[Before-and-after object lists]
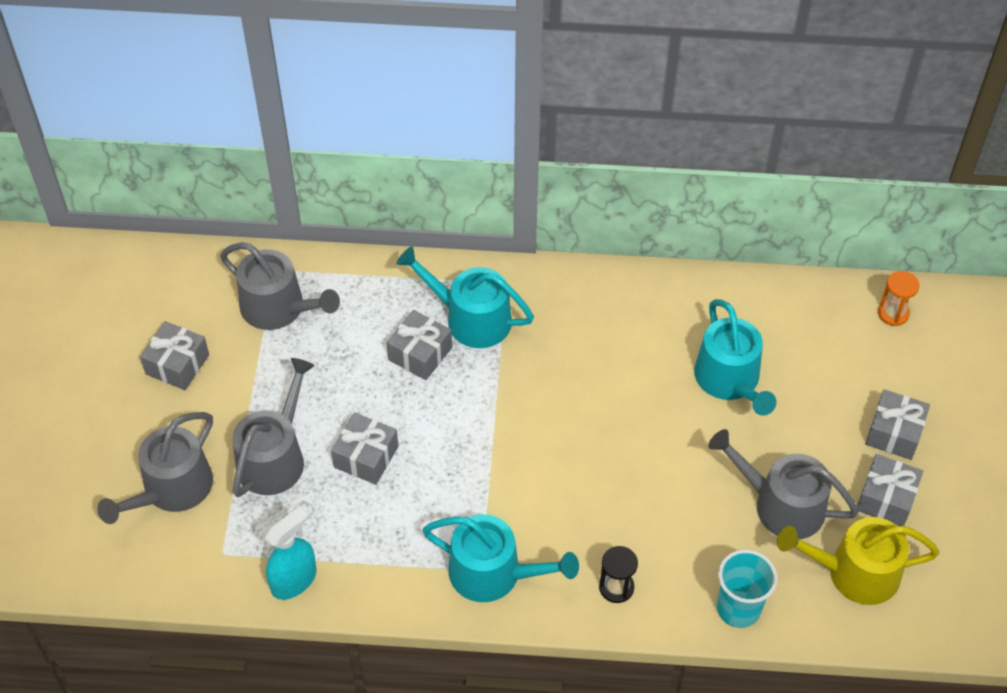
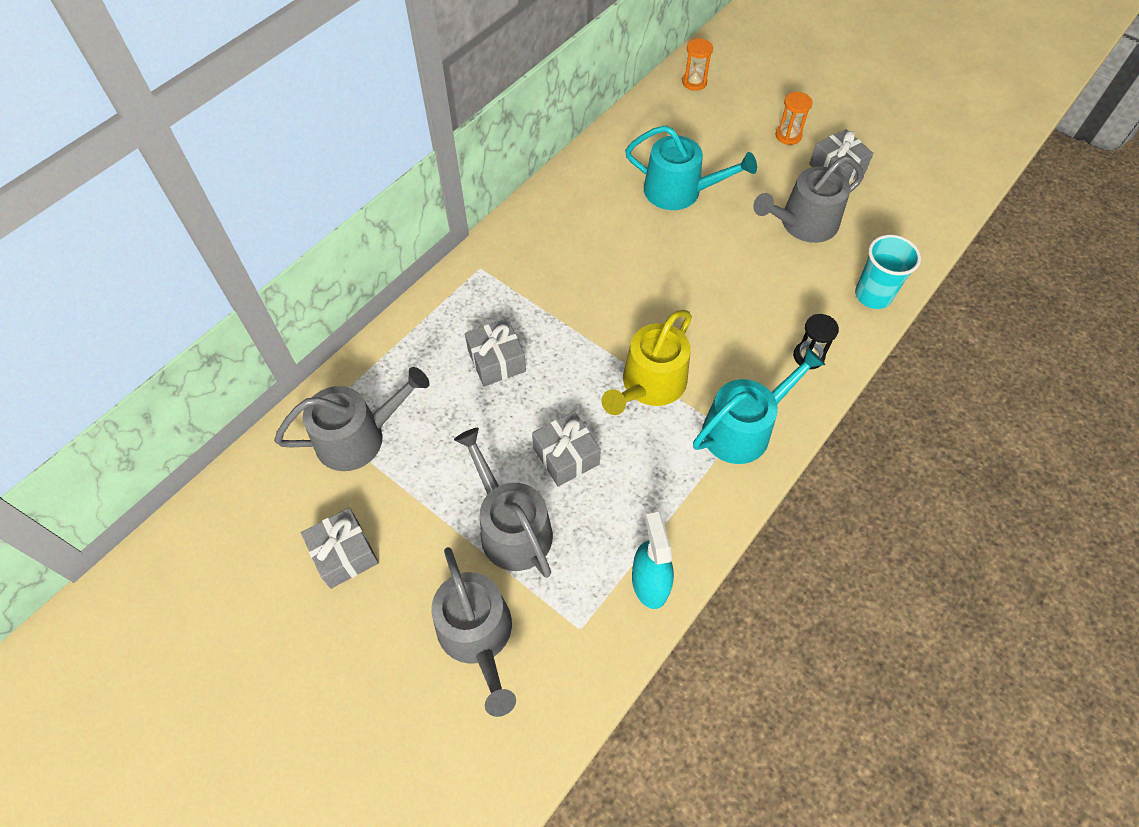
camera: 55 degrees left, 5 degrees up
(471, 318) = (493, 308): turquoise watering can -> none
(854, 572) = (884, 217): yellow watering can -> yellow watering can (649, 385)
(894, 433) = (788, 135): grey gift -> orange hourglass

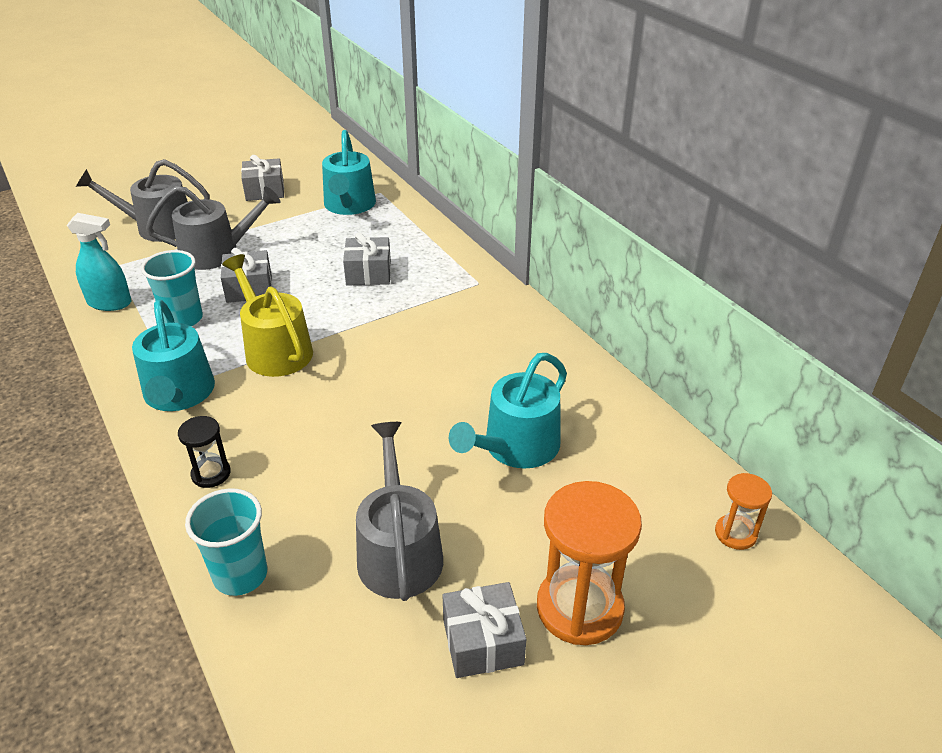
camera: 110 degrees right, 20 degrees down
(358, 437) = (349, 205): grey watering can -> turquoise watering can
(643, 489) = (183, 319): none -> turquoise cup
(788, 135) = (579, 608): orange hourglass -> orange hourglass, size x1.94

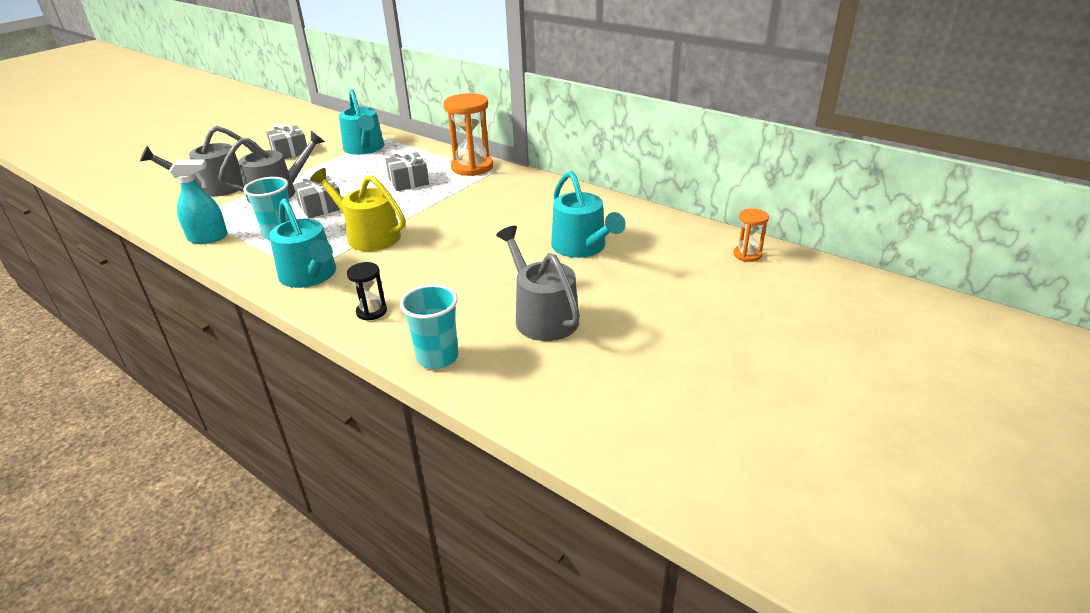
camera: 20 degrees left, 5 degrees down
(483, 642) = (632, 344): grey gift -> none
(516, 447) = (582, 247): turquoise watering can -> turquoise watering can turned 45 degrees counterclockwise
(579, 608) = (680, 312): orange hourglass -> orange hourglass (472, 167)

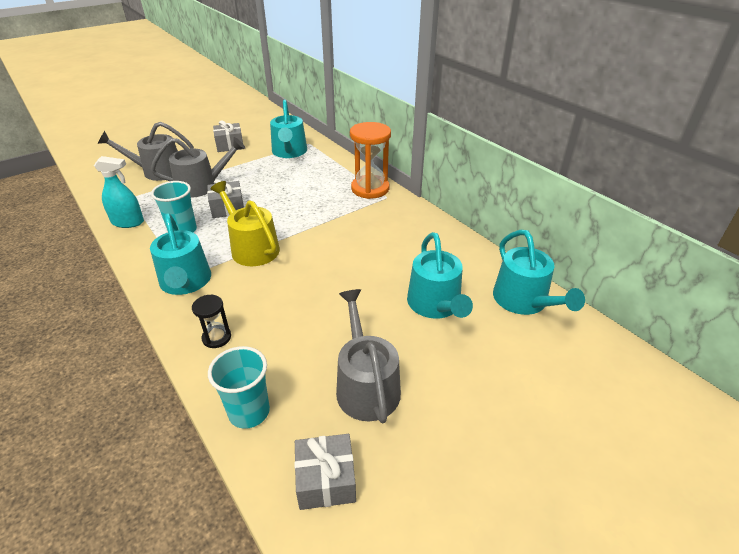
camera: 15 degrees right, 5 degrees up
(408, 181) = (310, 194): grey gift -> grey gift (326, 480)
(663, 229) = (524, 301): none -> turquoise watering can
(747, 254) = (604, 355): orange hourglass -> none

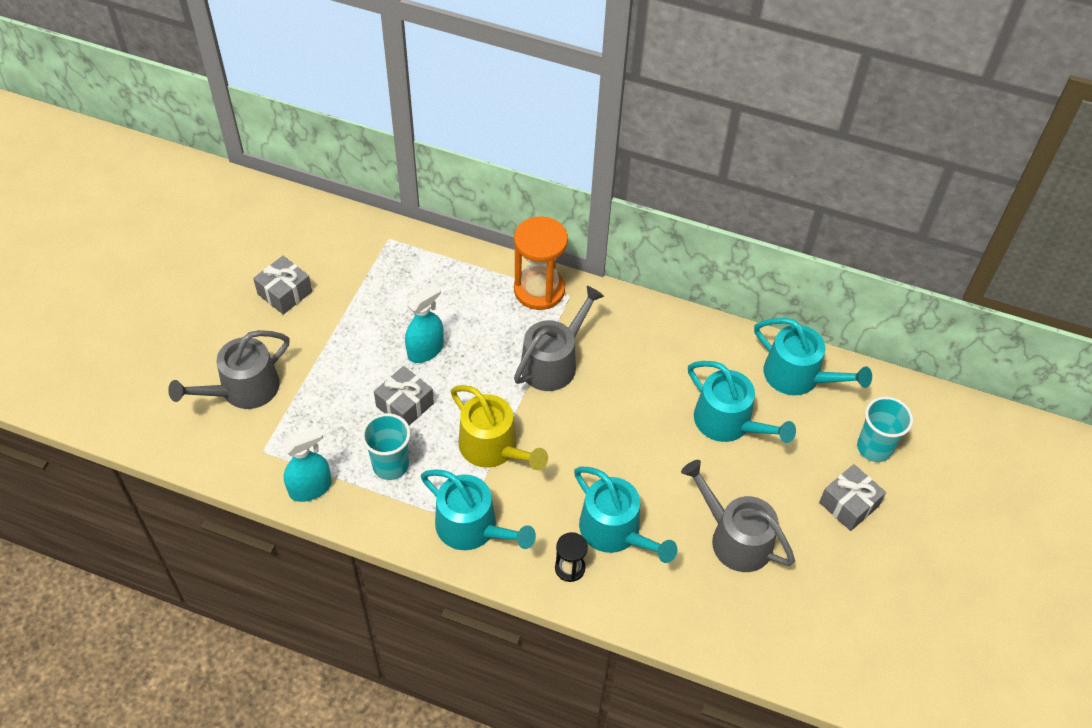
camera: 35 degrees left, 15 degrees up
(202, 186) = (332, 386): grey watering can -> grey watering can (553, 362)
(249, 412) = (667, 615): turquoise cup -> turquoise cup (874, 448)
(252, 248) = (493, 447): yellow watering can -> yellow watering can turned 150 degrees counterclockwise
(270, 190) = (425, 350): none -> turquoise spray bottle
(289, 152) = (380, 269): turquoise watering can -> turquoise watering can (615, 531)
(326, 480) = (769, 630): grey gift -> grey gift (849, 504)

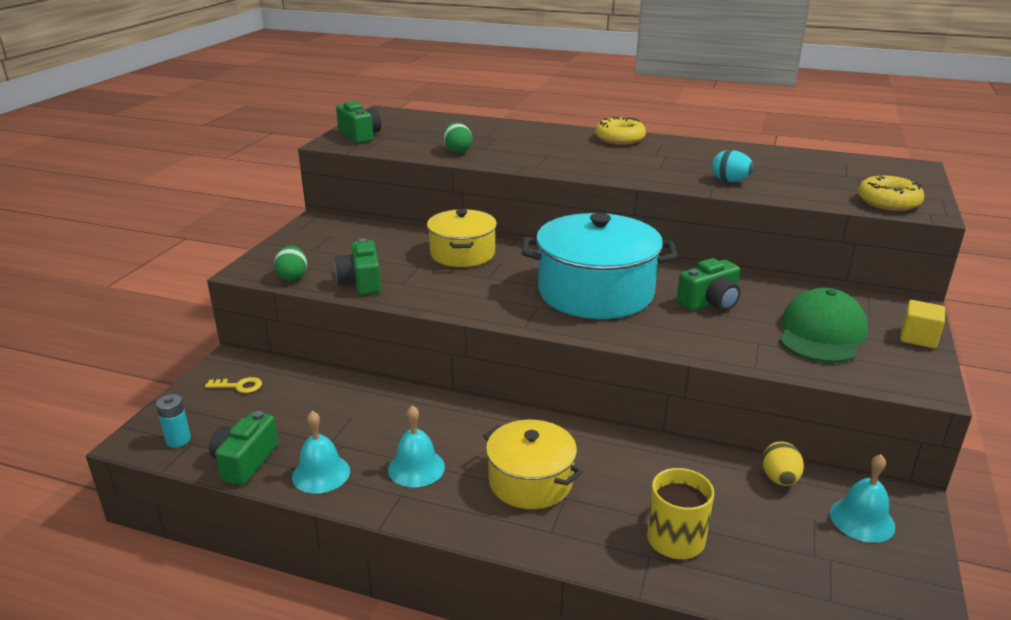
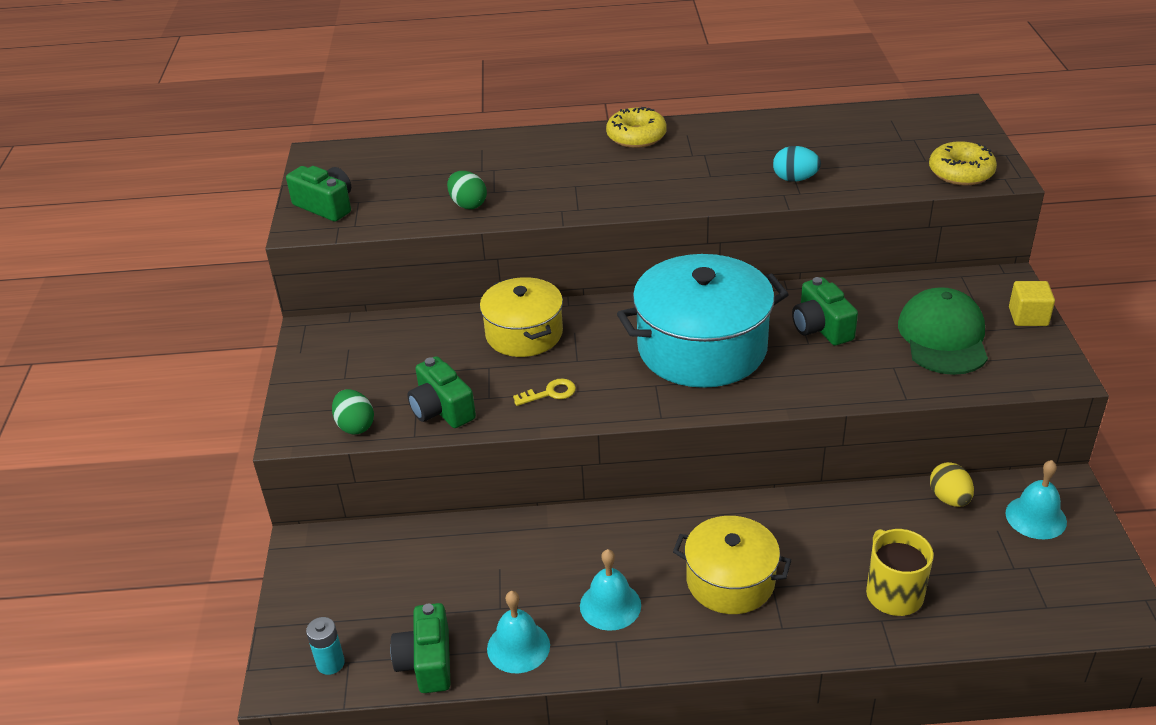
camera: 20 degrees left, 10 degrees up
(239, 386) = (343, 573): yellow key -> yellow key (550, 393)
(710, 302) = (821, 327): green camera -> green camera turned 120 degrees clockwise

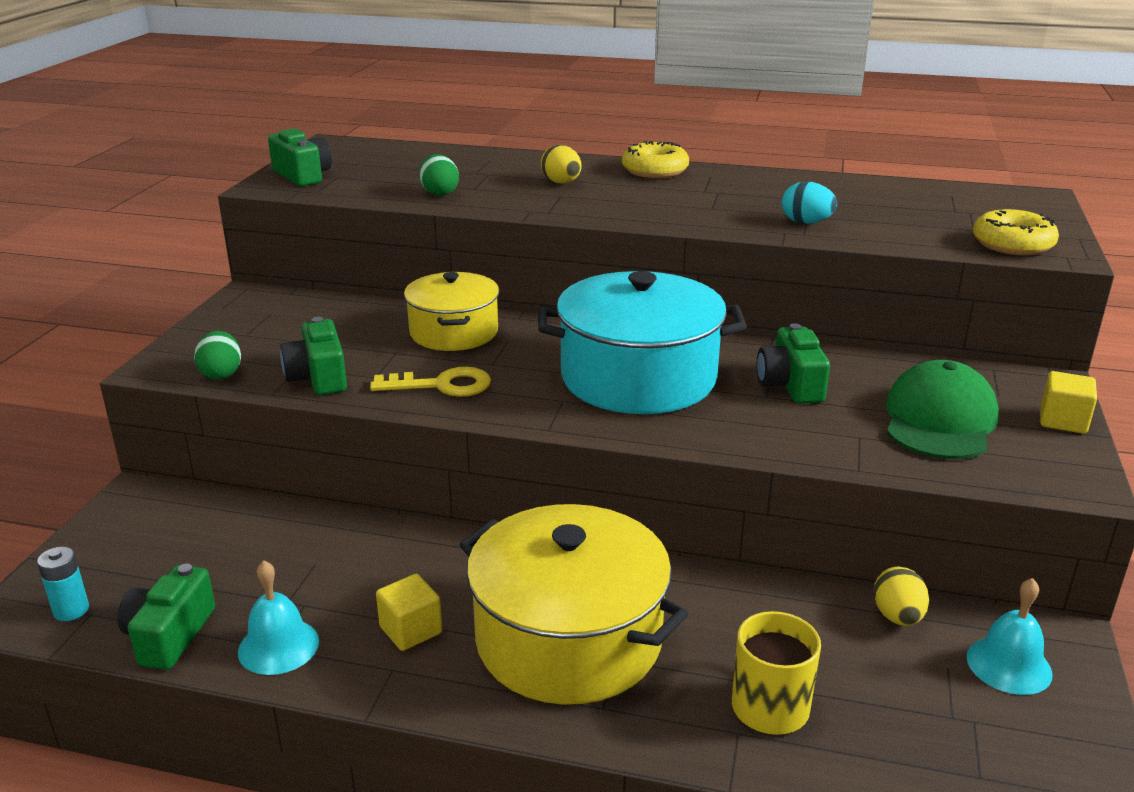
camera: 15 degrees right, 10 degrees down
(550, 393) = (441, 385): yellow key -> yellow key, size x1.59
(566, 169) = (561, 183): none -> yellow egg
(610, 605) = (411, 630): turquoise bell -> yellow cube
(730, 581) = (568, 639): yellow pot -> yellow pot, size x1.62

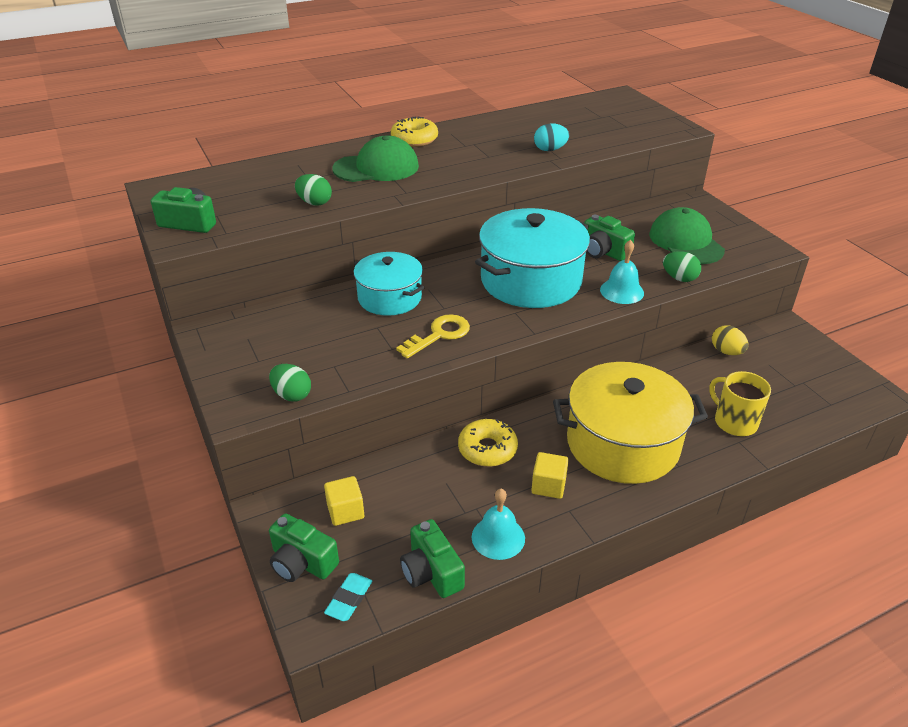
camera: 40 degrees left, 10 degrees up
(71, 610) = (349, 599): turquoise battery -> turquoise eraser
(318, 377) = (359, 366): green camera -> green camera (302, 562)
(454, 332) = (389, 298): yellow pot -> turquoise pot
(561, 183) = (376, 167): yellow egg -> green cap
(851, 455) = (679, 278): none -> green egg
(1009, 665) = (785, 350): turquoise bell -> turquoise bell (622, 291)
(1012, 244) = (655, 130): yellow donut -> yellow donut (487, 449)
(1062, 421) = (727, 220): yellow cube -> yellow cube (345, 511)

> **TASK STATEMENT**:
Every line above is to be written out unchanged, with the pictures omitted.

> **RESULT FOR THIS TASK**:
camera: 55 degrees left, 5 degrees up
(471, 318) = (493, 308): turquoise watering can -> none
(854, 572) = (884, 217): yellow watering can -> yellow watering can (649, 385)
(894, 433) = (788, 135): grey gift -> orange hourglass

camera: 110 degrees right, 20 degrees down
(358, 437) = (349, 205): grey watering can -> turquoise watering can
(643, 489) = (183, 319): none -> turquoise cup
(788, 135) = (579, 608): orange hourglass -> orange hourglass, size x1.94

camera: 20 degrees left, 5 degrees down
(483, 642) = (632, 344): grey gift -> none
(516, 447) = (582, 247): turquoise watering can -> turquoise watering can turned 45 degrees counterclockwise
(579, 608) = (680, 312): orange hourglass -> orange hourglass (472, 167)

camera: 15 degrees right, 5 degrees up
(408, 181) = (310, 194): grey gift -> grey gift (326, 480)
(663, 229) = (524, 301): none -> turquoise watering can
(747, 254) = (604, 355): orange hourglass -> none

camera: 35 degrees left, 15 degrees up
(202, 186) = (332, 386): grey watering can -> grey watering can (553, 362)
(249, 412) = (667, 615): turquoise cup -> turquoise cup (874, 448)
(252, 248) = (493, 447): yellow watering can -> yellow watering can turned 150 degrees counterclockwise
(270, 190) = (425, 350): none -> turquoise spray bottle
(289, 152) = (380, 269): turquoise watering can -> turquoise watering can (615, 531)
(326, 480) = (769, 630): grey gift -> grey gift (849, 504)

camera: 20 degrees left, 10 degrees up
(239, 386) = (343, 573): yellow key -> yellow key (550, 393)
(710, 302) = (821, 327): green camera -> green camera turned 120 degrees clockwise

camera: 15 degrees right, 10 degrees down
(550, 393) = (441, 385): yellow key -> yellow key, size x1.59
(566, 169) = (561, 183): none -> yellow egg
(610, 605) = (411, 630): turquoise bell -> yellow cube
(730, 581) = (568, 639): yellow pot -> yellow pot, size x1.62

camera: 40 degrees left, 10 degrees up
(71, 610) = (349, 599): turquoise battery -> turquoise eraser
(318, 377) = (359, 366): green camera -> green camera (302, 562)
(454, 332) = (389, 298): yellow pot -> turquoise pot
(561, 183) = (376, 167): yellow egg -> green cap
(851, 455) = (679, 278): none -> green egg
(1009, 665) = (785, 350): turquoise bell -> turquoise bell (622, 291)
(1012, 244) = (655, 130): yellow donut -> yellow donut (487, 449)
(1062, 421) = (727, 220): yellow cube -> yellow cube (345, 511)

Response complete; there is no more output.